## Data supplied

********************

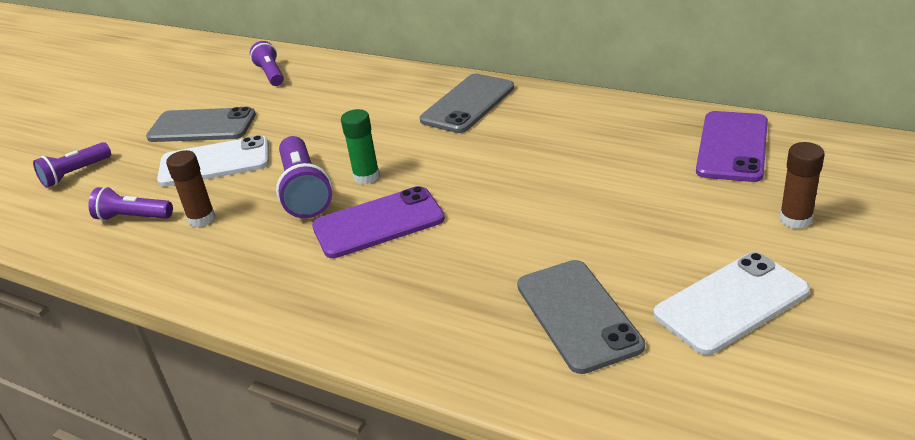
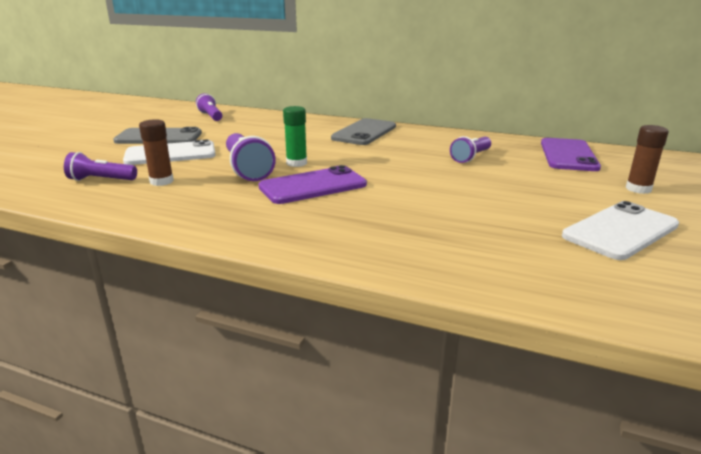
camera: 10 degrees left, 10 degrees down
(75, 174) = (51, 157): purple flashlight -> purple flashlight (471, 157)
(578, 315) = (499, 237): grey phone -> none

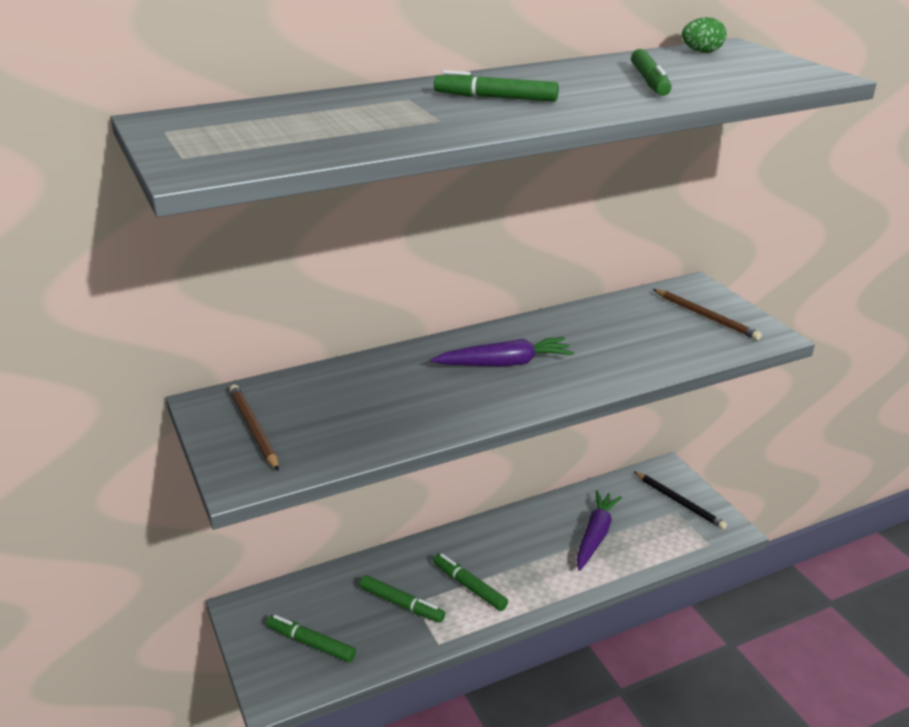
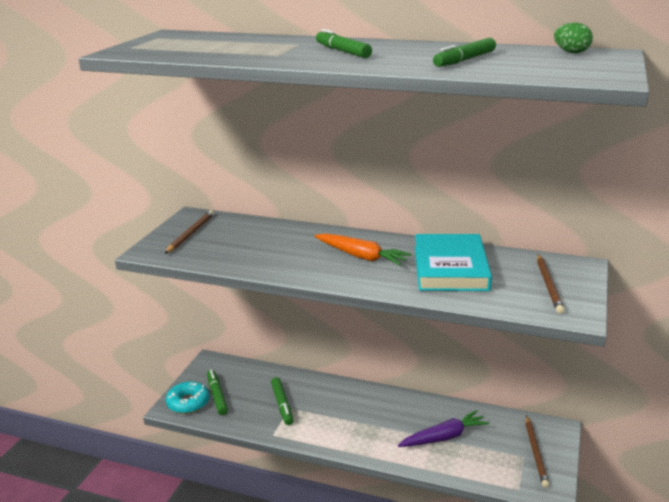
camera: 45 degrees right, 5 degrees down
(286, 675) = (188, 403): none -> turquoise donut
(469, 586) = (328, 418): green marker -> none
(504, 363) = (361, 256): purple carrot -> orange carrot
(605, 337) = (450, 268): none -> turquoise book
(679, 502) = (536, 453): black pencil -> brown pencil

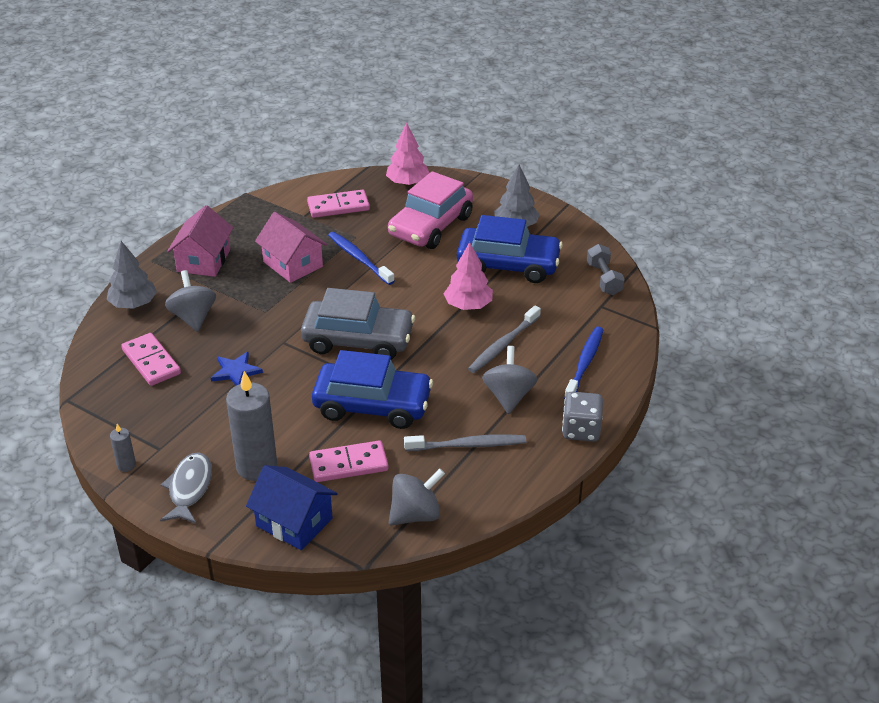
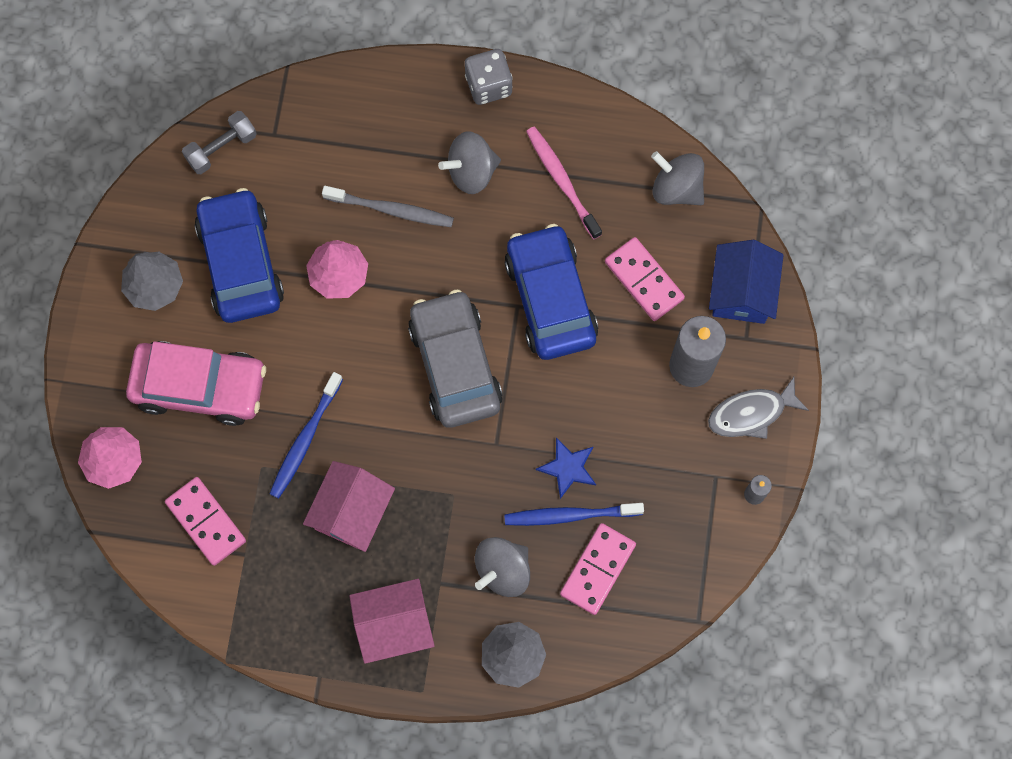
camera: 115 degrees left, 35 degrees up
(468, 445) = (561, 180): grey toothbrush -> pink toothbrush
(585, 363) = (382, 117): blue toothbrush -> blue toothbrush (569, 515)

********************

Nothing but the lines from the one holding "camera: 115 degrees left, 35 degrees up" through the last line of the data may be output, and each must match exactly.

camera: 115 degrees left, 35 degrees up
(468, 445) = (561, 180): grey toothbrush -> pink toothbrush
(585, 363) = (382, 117): blue toothbrush -> blue toothbrush (569, 515)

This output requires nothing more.